=== PROVIDED DATA ===
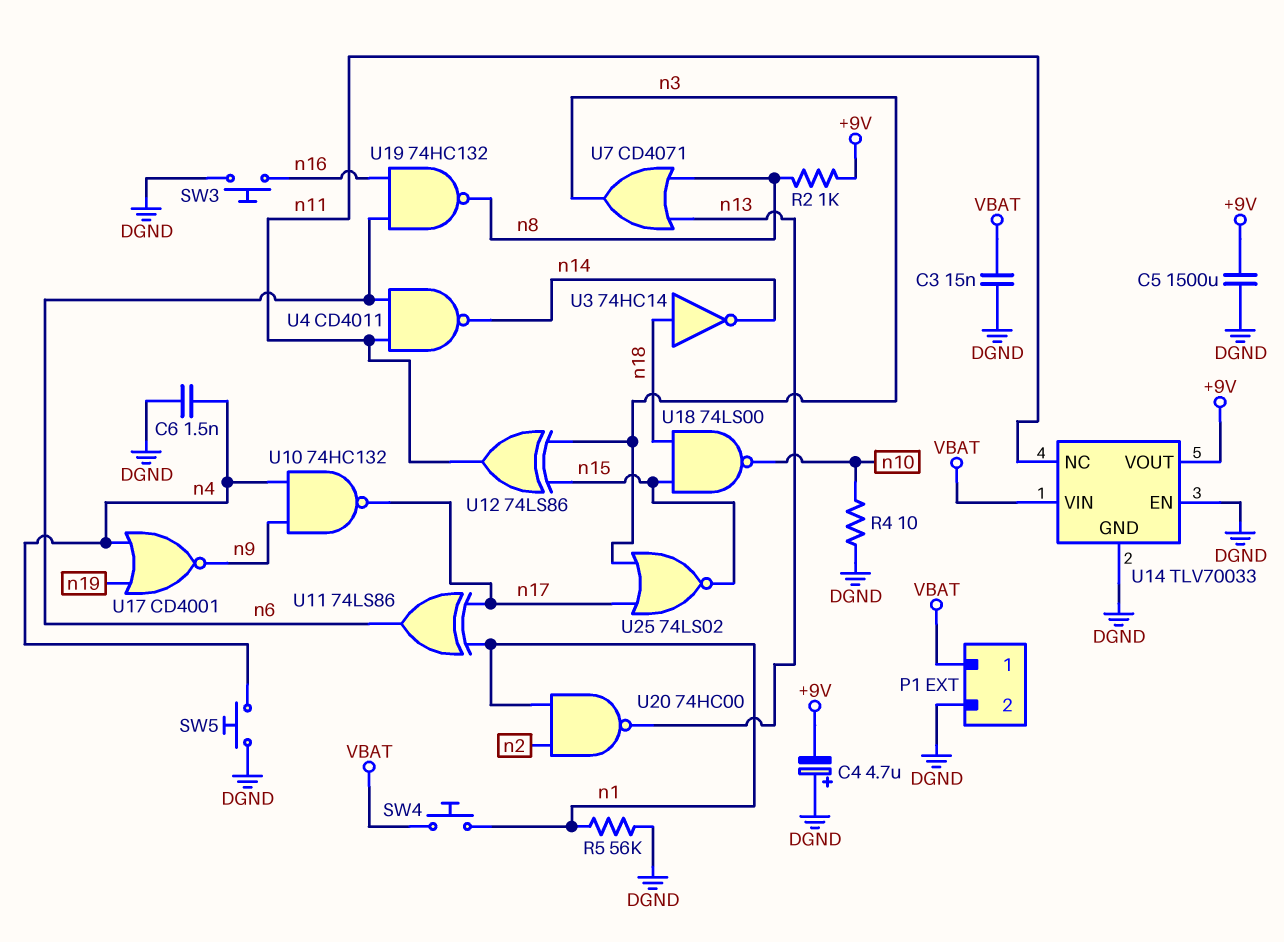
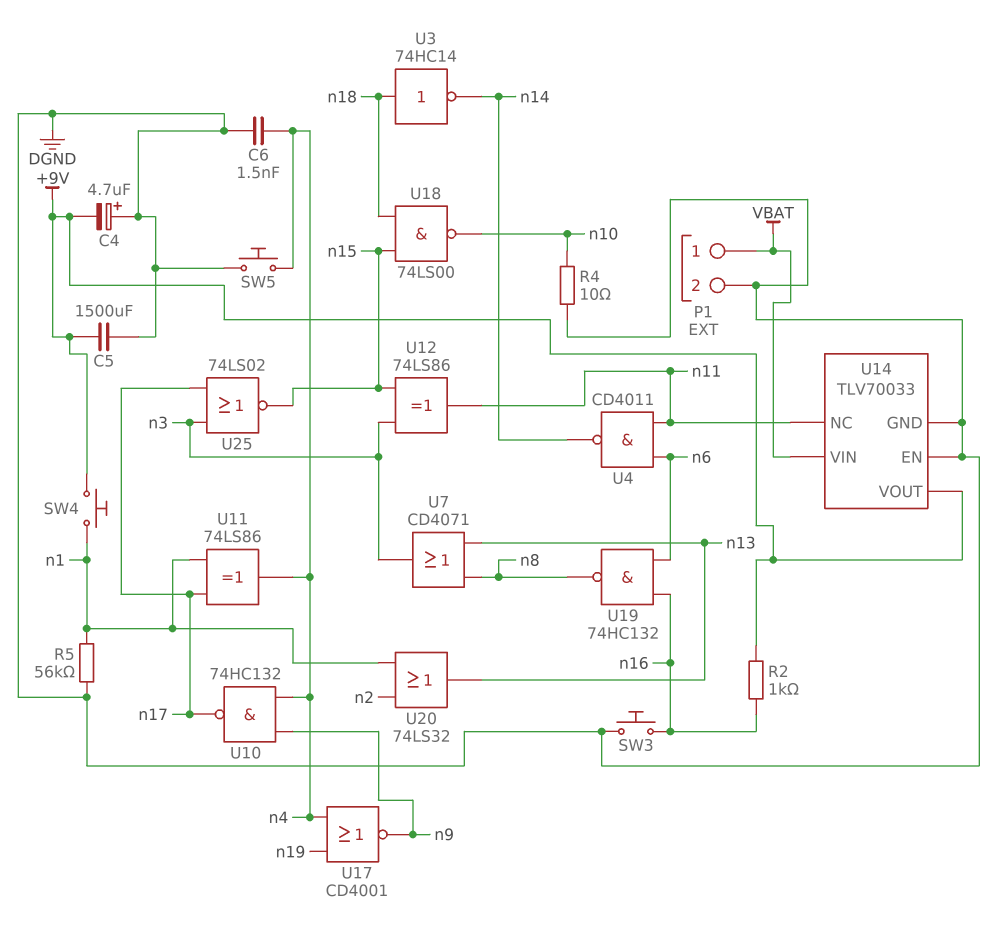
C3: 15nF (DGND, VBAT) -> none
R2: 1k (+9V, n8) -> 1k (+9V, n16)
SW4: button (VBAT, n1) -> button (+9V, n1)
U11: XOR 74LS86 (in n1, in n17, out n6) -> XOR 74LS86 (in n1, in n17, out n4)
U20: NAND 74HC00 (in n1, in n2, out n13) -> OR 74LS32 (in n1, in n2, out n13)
===
**EXERCISE**
Would you return the data exactly as written, without the pictures?

**YOUR SOLUTION**
C3: 15nF (DGND, VBAT) -> none
R2: 1k (+9V, n8) -> 1k (+9V, n16)
SW4: button (VBAT, n1) -> button (+9V, n1)
U11: XOR 74LS86 (in n1, in n17, out n6) -> XOR 74LS86 (in n1, in n17, out n4)
U20: NAND 74HC00 (in n1, in n2, out n13) -> OR 74LS32 (in n1, in n2, out n13)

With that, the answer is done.